*Building change detection data*
▽

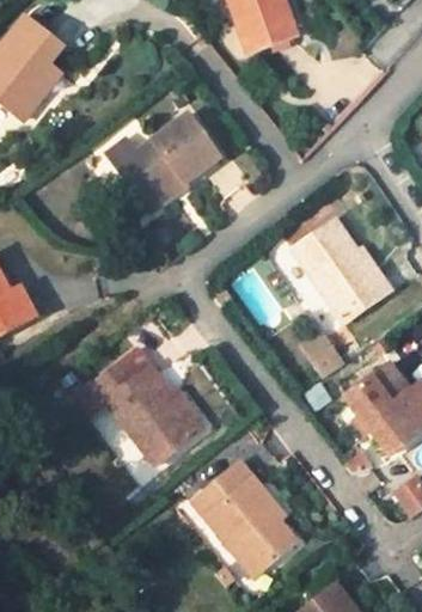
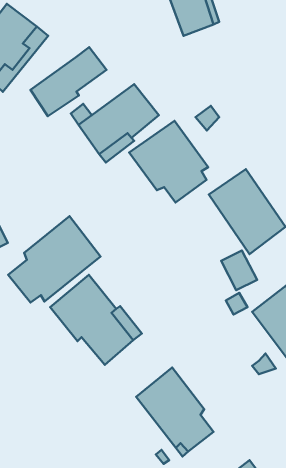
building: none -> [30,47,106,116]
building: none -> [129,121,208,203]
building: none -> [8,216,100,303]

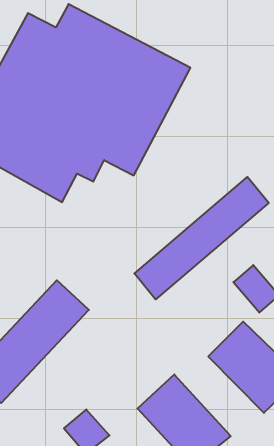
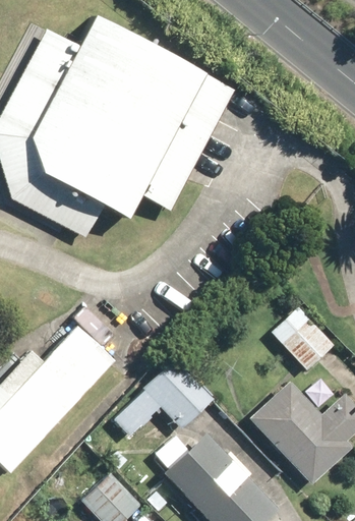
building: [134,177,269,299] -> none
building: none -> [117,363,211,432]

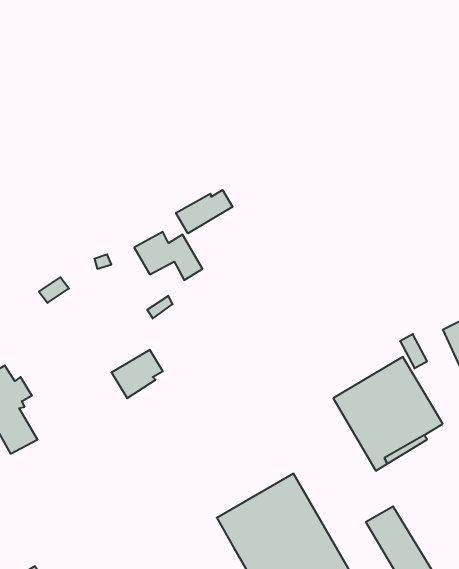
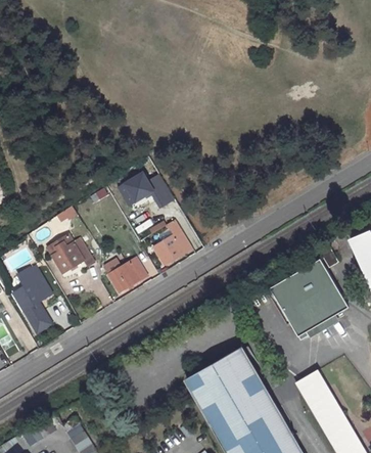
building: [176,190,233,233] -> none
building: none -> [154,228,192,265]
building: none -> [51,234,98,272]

△

*Work instruction*
Produce an exact copy of the lines from the one containing "building: [176,190,233,233] -> none" through the final line of the data, both ends included, and only those.

*Your response*
building: [176,190,233,233] -> none
building: none -> [154,228,192,265]
building: none -> [51,234,98,272]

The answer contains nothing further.